Work task => Leave the pictures out. Retype exactly the lines below from the one containing "RGB2 pin G: D4 -> D3" through the one containing "TEMP2 pin OUT: A0 -> D6", and no others.
---- Provided entries
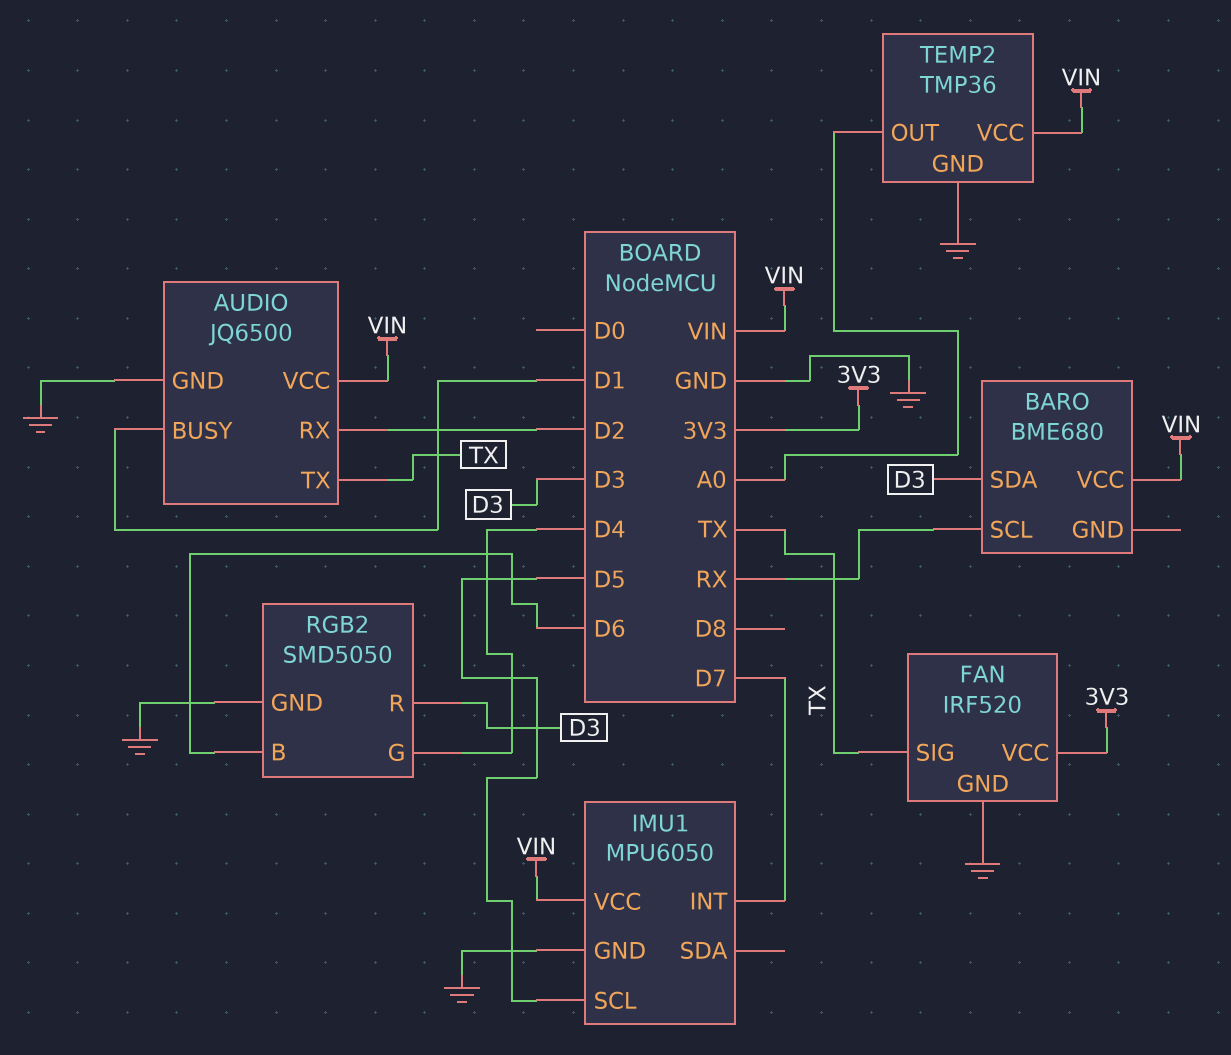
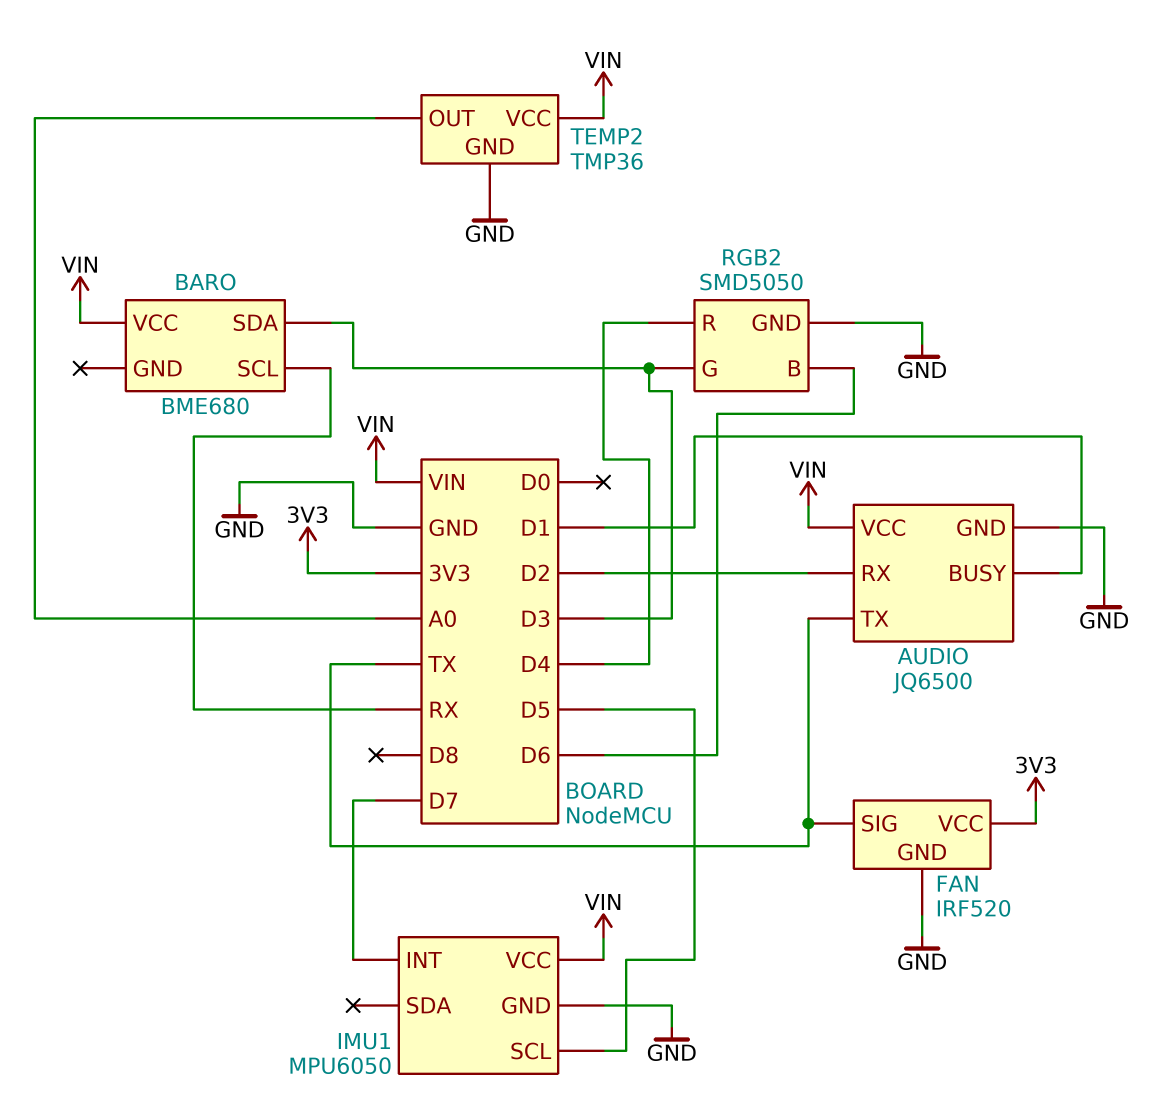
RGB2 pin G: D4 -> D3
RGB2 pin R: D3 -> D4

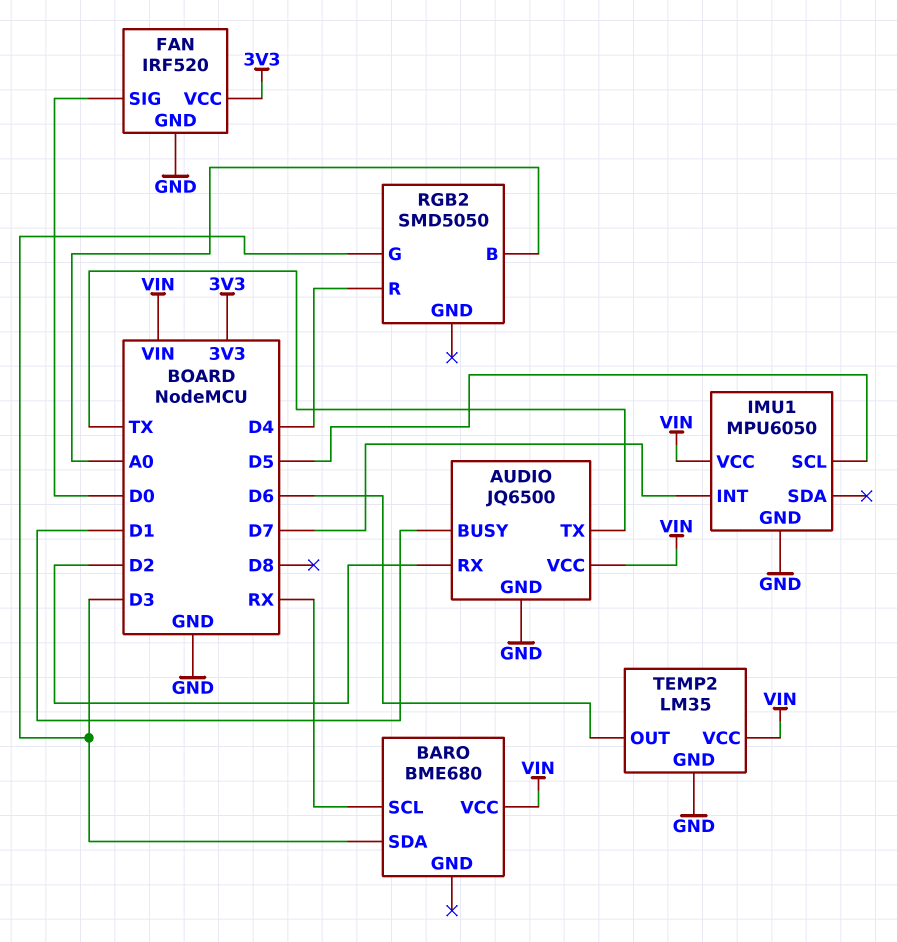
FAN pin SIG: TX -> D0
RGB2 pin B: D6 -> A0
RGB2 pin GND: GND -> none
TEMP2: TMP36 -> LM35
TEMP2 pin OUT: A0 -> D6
--------
---- Provided entries
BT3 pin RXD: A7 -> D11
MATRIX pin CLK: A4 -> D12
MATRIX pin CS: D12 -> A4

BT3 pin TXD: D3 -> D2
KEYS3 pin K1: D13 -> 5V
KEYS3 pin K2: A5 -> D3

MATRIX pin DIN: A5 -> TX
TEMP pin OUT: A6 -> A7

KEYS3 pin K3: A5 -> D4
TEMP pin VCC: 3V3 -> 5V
--------
---- Provided entries
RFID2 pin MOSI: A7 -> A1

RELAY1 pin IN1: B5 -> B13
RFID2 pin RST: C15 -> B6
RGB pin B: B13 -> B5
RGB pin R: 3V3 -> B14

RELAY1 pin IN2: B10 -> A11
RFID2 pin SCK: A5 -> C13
--------
Output below =>
RGB2 pin G: D4 -> D3
RGB2 pin R: D3 -> D4

FAN pin SIG: TX -> D0
RGB2 pin B: D6 -> A0
RGB2 pin GND: GND -> none
TEMP2: TMP36 -> LM35
TEMP2 pin OUT: A0 -> D6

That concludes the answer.